(Material provided):
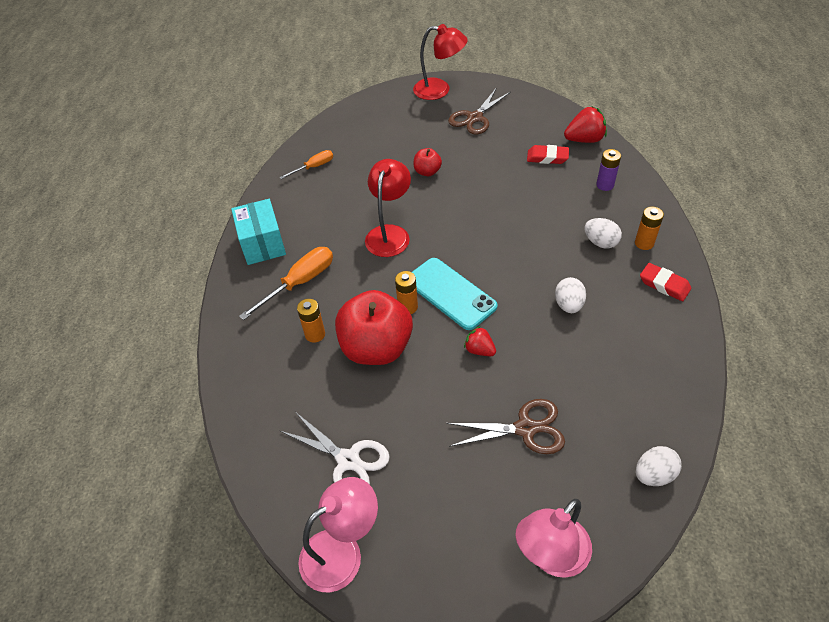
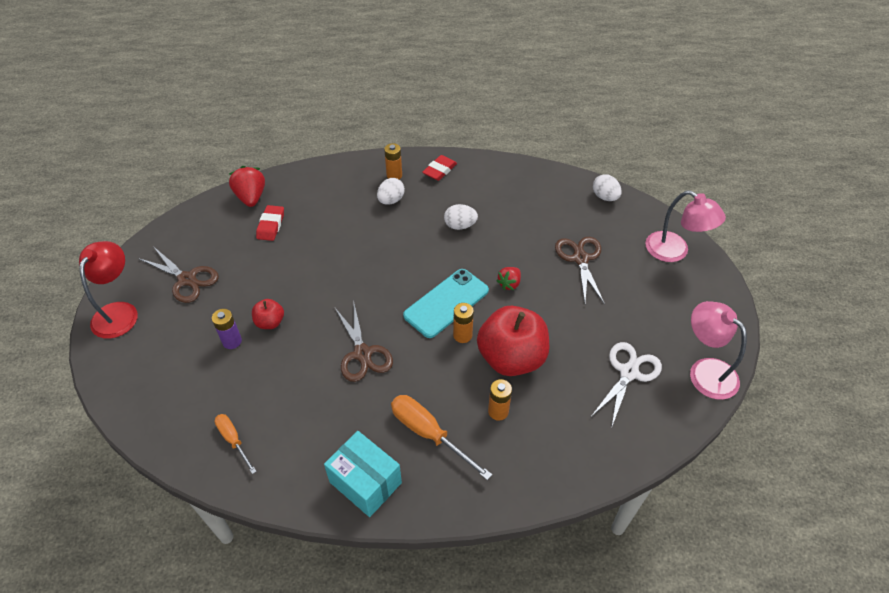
camera: 95 degrees left, 0 degrees up
(262, 244) = (365, 482): turquoise box -> turquoise box turned 60 degrees clockwise
(390, 233) = (362, 353): red lamp -> brown scissors
(605, 185) = (319, 190): purple battery -> purple battery (232, 341)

(Your objective):
A verbatim copy of the material, pictures excluded, is what must be produced.

(Exercise response):
camera: 95 degrees left, 0 degrees up
(262, 244) = (365, 482): turquoise box -> turquoise box turned 60 degrees clockwise
(390, 233) = (362, 353): red lamp -> brown scissors
(605, 185) = (319, 190): purple battery -> purple battery (232, 341)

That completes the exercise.